=== EXTRACTED RECORDS ===

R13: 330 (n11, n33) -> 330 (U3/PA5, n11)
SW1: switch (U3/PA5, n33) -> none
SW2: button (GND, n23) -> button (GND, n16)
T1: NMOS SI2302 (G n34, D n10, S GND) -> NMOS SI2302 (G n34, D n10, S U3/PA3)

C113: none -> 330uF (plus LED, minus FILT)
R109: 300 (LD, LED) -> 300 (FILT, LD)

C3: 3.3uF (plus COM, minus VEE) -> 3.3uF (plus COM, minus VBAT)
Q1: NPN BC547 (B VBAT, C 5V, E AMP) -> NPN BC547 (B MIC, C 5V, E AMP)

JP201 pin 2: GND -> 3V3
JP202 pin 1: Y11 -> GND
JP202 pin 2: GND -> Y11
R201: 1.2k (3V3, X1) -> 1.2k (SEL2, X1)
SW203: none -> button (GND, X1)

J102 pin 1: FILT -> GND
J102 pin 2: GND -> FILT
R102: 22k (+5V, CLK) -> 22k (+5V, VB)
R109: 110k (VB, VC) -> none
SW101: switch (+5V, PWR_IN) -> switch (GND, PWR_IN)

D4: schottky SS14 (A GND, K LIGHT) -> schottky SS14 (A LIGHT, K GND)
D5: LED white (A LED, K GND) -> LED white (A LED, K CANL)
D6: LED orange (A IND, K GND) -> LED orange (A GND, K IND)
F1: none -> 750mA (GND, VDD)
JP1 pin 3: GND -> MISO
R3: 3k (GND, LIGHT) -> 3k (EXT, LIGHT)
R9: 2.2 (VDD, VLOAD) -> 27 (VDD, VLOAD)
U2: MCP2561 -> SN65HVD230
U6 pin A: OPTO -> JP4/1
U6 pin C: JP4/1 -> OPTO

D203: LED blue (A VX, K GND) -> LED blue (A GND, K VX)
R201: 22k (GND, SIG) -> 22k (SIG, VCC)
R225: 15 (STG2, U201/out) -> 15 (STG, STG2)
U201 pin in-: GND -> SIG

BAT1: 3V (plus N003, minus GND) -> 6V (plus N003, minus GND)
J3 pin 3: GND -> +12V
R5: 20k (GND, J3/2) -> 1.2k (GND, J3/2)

===

- [TASK DETAILS] Beginning at the line with "JP202 pin 1: Y11 -> GND" and ending at the line with "U2: MCP2561 -> SN65HVD230", reproduce each line of the data above exactly, and add no other lines.

- [ANSWER TO THIS EXERCISE]
JP202 pin 1: Y11 -> GND
JP202 pin 2: GND -> Y11
R201: 1.2k (3V3, X1) -> 1.2k (SEL2, X1)
SW203: none -> button (GND, X1)

J102 pin 1: FILT -> GND
J102 pin 2: GND -> FILT
R102: 22k (+5V, CLK) -> 22k (+5V, VB)
R109: 110k (VB, VC) -> none
SW101: switch (+5V, PWR_IN) -> switch (GND, PWR_IN)

D4: schottky SS14 (A GND, K LIGHT) -> schottky SS14 (A LIGHT, K GND)
D5: LED white (A LED, K GND) -> LED white (A LED, K CANL)
D6: LED orange (A IND, K GND) -> LED orange (A GND, K IND)
F1: none -> 750mA (GND, VDD)
JP1 pin 3: GND -> MISO
R3: 3k (GND, LIGHT) -> 3k (EXT, LIGHT)
R9: 2.2 (VDD, VLOAD) -> 27 (VDD, VLOAD)
U2: MCP2561 -> SN65HVD230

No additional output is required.